## [DATA TO PROCESS]
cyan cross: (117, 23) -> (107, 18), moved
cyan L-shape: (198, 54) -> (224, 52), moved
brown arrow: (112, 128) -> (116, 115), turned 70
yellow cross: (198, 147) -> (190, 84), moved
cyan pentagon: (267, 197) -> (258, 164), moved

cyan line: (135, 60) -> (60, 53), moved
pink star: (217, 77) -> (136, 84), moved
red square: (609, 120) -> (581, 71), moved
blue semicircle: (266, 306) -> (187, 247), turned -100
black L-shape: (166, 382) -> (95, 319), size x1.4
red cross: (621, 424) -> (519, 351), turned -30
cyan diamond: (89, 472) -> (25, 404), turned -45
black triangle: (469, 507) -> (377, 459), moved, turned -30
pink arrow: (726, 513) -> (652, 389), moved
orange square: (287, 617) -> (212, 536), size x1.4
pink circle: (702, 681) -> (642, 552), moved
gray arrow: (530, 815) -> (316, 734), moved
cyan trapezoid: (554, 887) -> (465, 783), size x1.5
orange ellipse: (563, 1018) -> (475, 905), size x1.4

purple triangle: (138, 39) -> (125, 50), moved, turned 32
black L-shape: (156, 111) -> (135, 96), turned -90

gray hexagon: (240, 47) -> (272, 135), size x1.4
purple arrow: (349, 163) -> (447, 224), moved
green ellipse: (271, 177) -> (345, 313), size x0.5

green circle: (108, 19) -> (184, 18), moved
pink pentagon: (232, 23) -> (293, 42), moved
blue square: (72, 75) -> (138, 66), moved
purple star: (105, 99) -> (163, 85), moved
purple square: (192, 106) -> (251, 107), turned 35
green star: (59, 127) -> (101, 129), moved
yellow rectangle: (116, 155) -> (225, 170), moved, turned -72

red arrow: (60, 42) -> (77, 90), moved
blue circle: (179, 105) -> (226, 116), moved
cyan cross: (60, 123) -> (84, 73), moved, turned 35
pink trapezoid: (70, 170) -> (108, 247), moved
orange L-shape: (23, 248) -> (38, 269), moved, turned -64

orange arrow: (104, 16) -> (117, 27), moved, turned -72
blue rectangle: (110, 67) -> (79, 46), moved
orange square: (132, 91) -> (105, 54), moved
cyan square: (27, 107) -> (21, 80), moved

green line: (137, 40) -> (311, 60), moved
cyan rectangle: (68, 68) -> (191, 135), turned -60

## [EXERCISE]
Reproduce the data exactly, altering nothing.

## [EXPECTED ANSWER]
cyan cross: (117, 23) -> (107, 18), moved
cyan L-shape: (198, 54) -> (224, 52), moved
brown arrow: (112, 128) -> (116, 115), turned 70
yellow cross: (198, 147) -> (190, 84), moved
cyan pentagon: (267, 197) -> (258, 164), moved

cyan line: (135, 60) -> (60, 53), moved
pink star: (217, 77) -> (136, 84), moved
red square: (609, 120) -> (581, 71), moved
blue semicircle: (266, 306) -> (187, 247), turned -100
black L-shape: (166, 382) -> (95, 319), size x1.4
red cross: (621, 424) -> (519, 351), turned -30
cyan diamond: (89, 472) -> (25, 404), turned -45
black triangle: (469, 507) -> (377, 459), moved, turned -30
pink arrow: (726, 513) -> (652, 389), moved
orange square: (287, 617) -> (212, 536), size x1.4
pink circle: (702, 681) -> (642, 552), moved
gray arrow: (530, 815) -> (316, 734), moved
cyan trapezoid: (554, 887) -> (465, 783), size x1.5
orange ellipse: (563, 1018) -> (475, 905), size x1.4

purple triangle: (138, 39) -> (125, 50), moved, turned 32
black L-shape: (156, 111) -> (135, 96), turned -90

gray hexagon: (240, 47) -> (272, 135), size x1.4
purple arrow: (349, 163) -> (447, 224), moved
green ellipse: (271, 177) -> (345, 313), size x0.5

green circle: (108, 19) -> (184, 18), moved
pink pentagon: (232, 23) -> (293, 42), moved
blue square: (72, 75) -> (138, 66), moved
purple star: (105, 99) -> (163, 85), moved
purple square: (192, 106) -> (251, 107), turned 35
green star: (59, 127) -> (101, 129), moved
yellow rectangle: (116, 155) -> (225, 170), moved, turned -72

red arrow: (60, 42) -> (77, 90), moved
blue circle: (179, 105) -> (226, 116), moved
cyan cross: (60, 123) -> (84, 73), moved, turned 35
pink trapezoid: (70, 170) -> (108, 247), moved
orange L-shape: (23, 248) -> (38, 269), moved, turned -64

orange arrow: (104, 16) -> (117, 27), moved, turned -72
blue rectangle: (110, 67) -> (79, 46), moved
orange square: (132, 91) -> (105, 54), moved
cyan square: (27, 107) -> (21, 80), moved

green line: (137, 40) -> (311, 60), moved
cyan rectangle: (68, 68) -> (191, 135), turned -60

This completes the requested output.